--- START ---
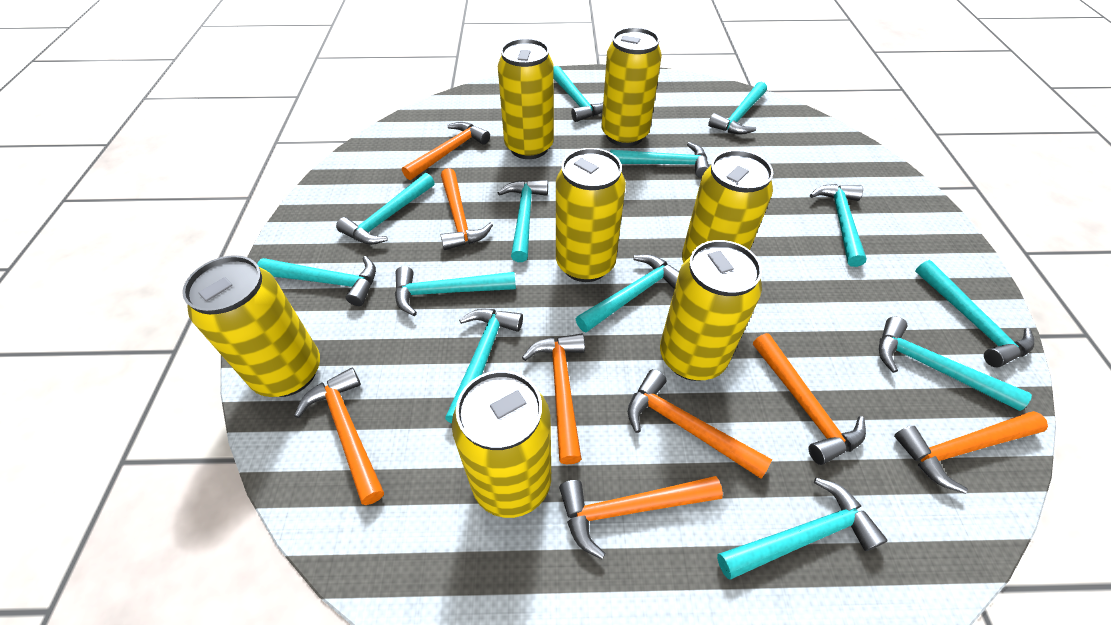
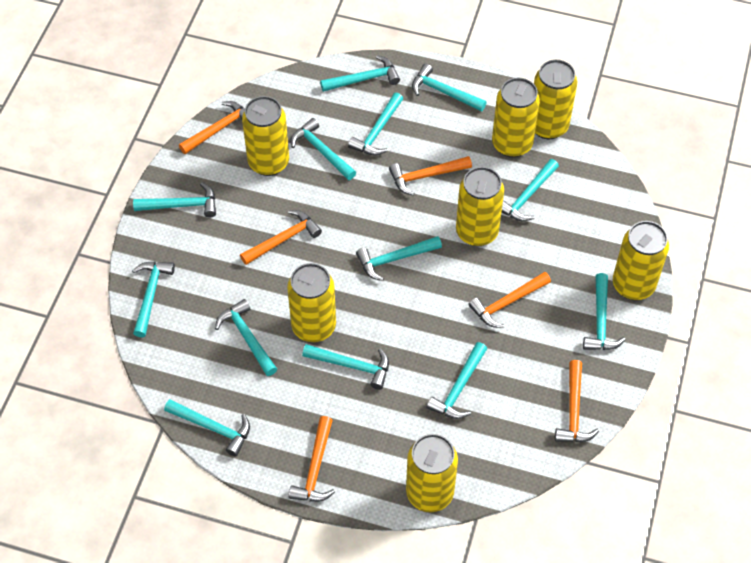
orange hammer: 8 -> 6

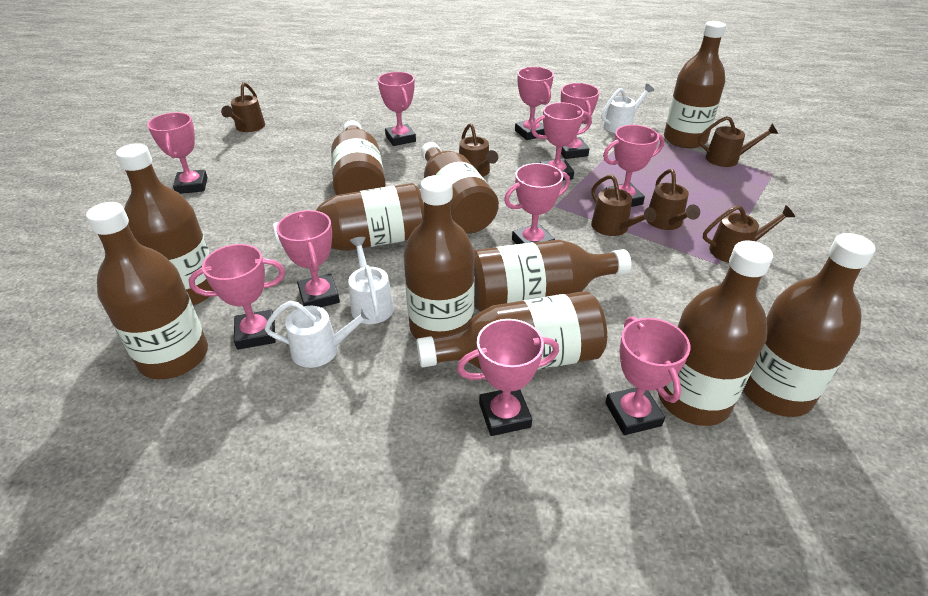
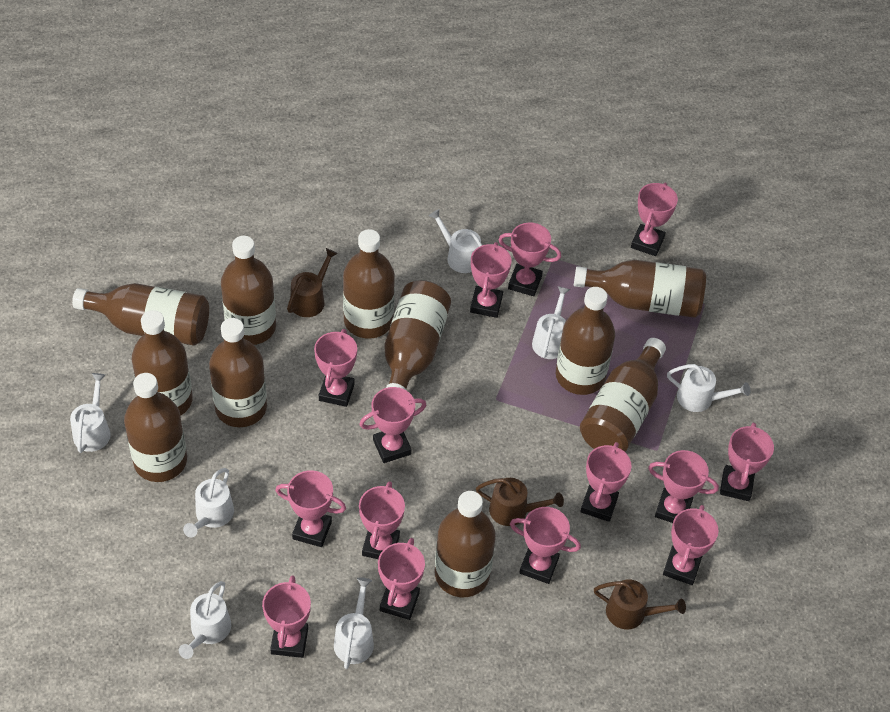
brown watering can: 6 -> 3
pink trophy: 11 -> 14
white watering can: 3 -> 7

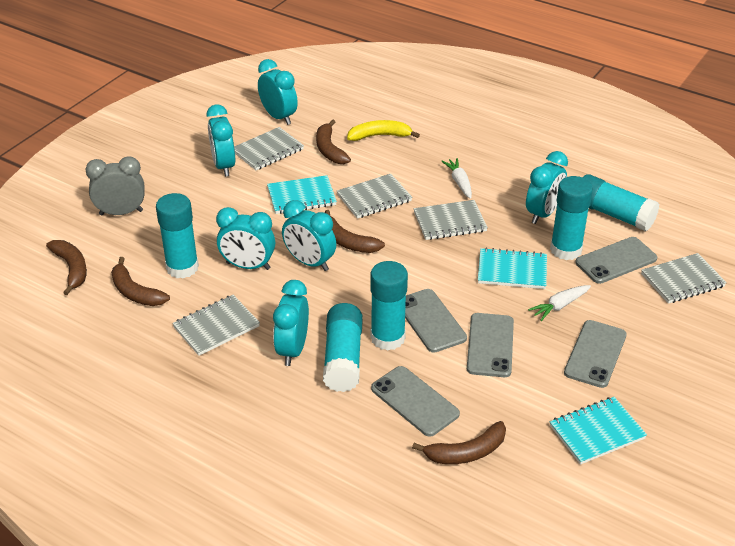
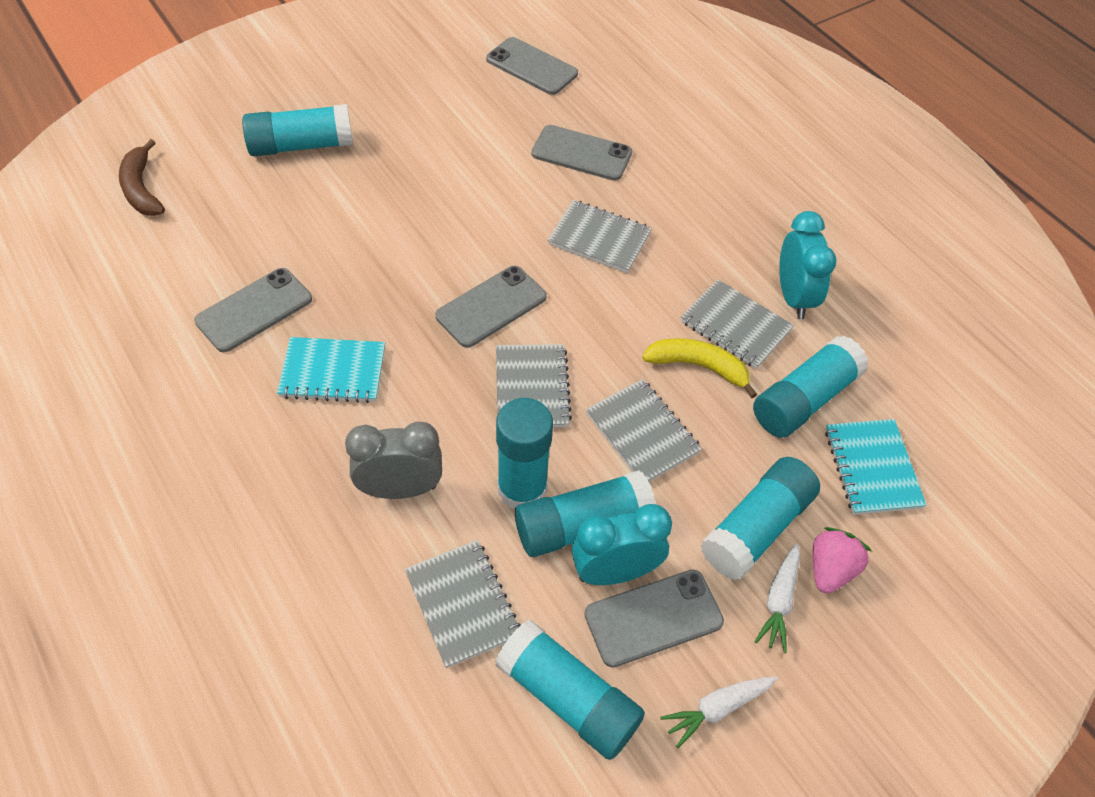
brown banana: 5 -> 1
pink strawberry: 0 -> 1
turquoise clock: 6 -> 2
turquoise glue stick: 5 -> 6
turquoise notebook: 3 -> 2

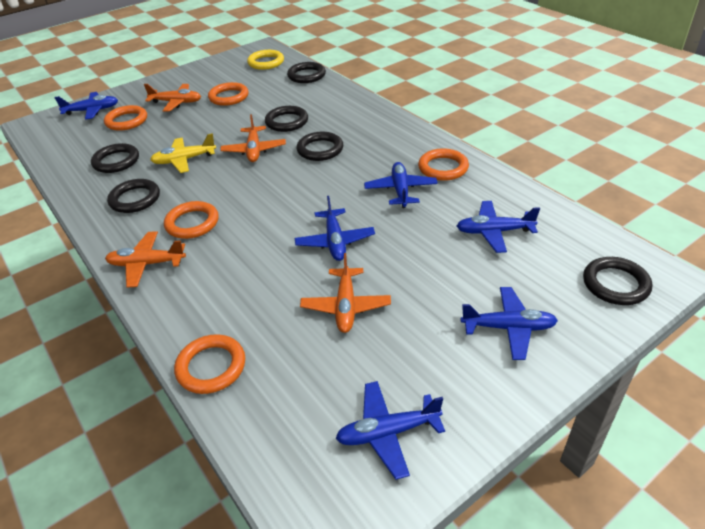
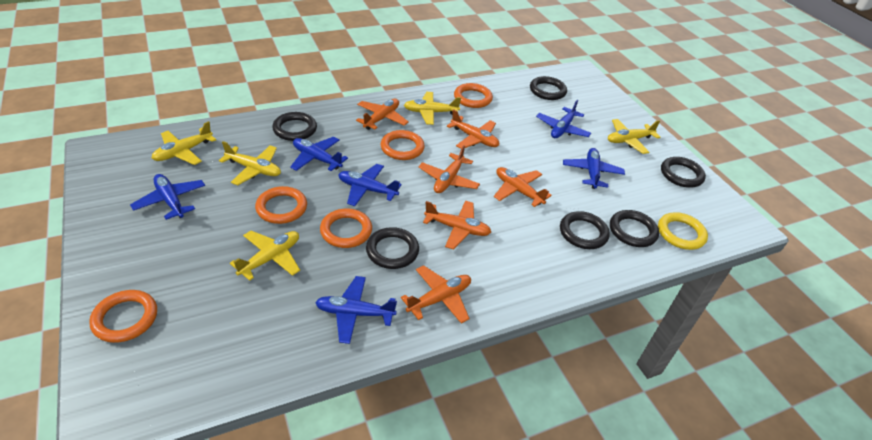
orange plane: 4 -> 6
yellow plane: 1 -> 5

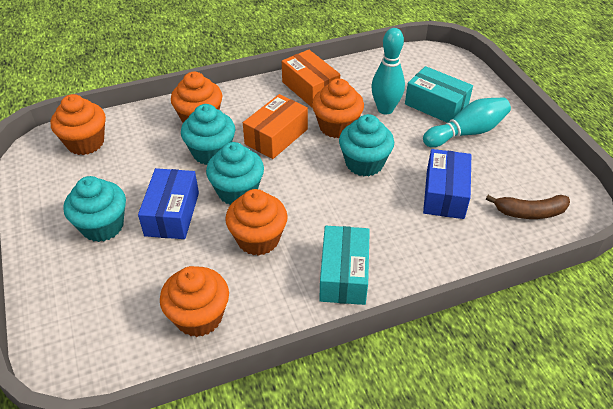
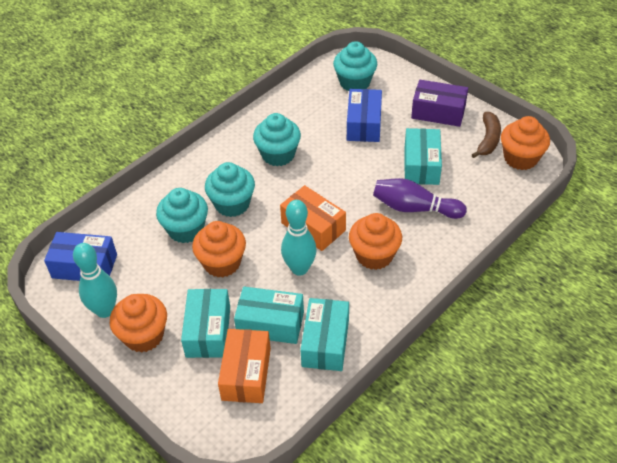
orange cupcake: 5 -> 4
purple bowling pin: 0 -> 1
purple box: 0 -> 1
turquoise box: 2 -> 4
--- END ---
• _Exercise goal_
Starting at the line that holds "pink strawberry: 0 -> 1", copy each line exactly through the end of the material above, keeping both ends and dropping the pictures.

• _Response to the exercise_
pink strawberry: 0 -> 1
turquoise clock: 6 -> 2
turquoise glue stick: 5 -> 6
turquoise notebook: 3 -> 2

orange plane: 4 -> 6
yellow plane: 1 -> 5

orange cupcake: 5 -> 4
purple bowling pin: 0 -> 1
purple box: 0 -> 1
turquoise box: 2 -> 4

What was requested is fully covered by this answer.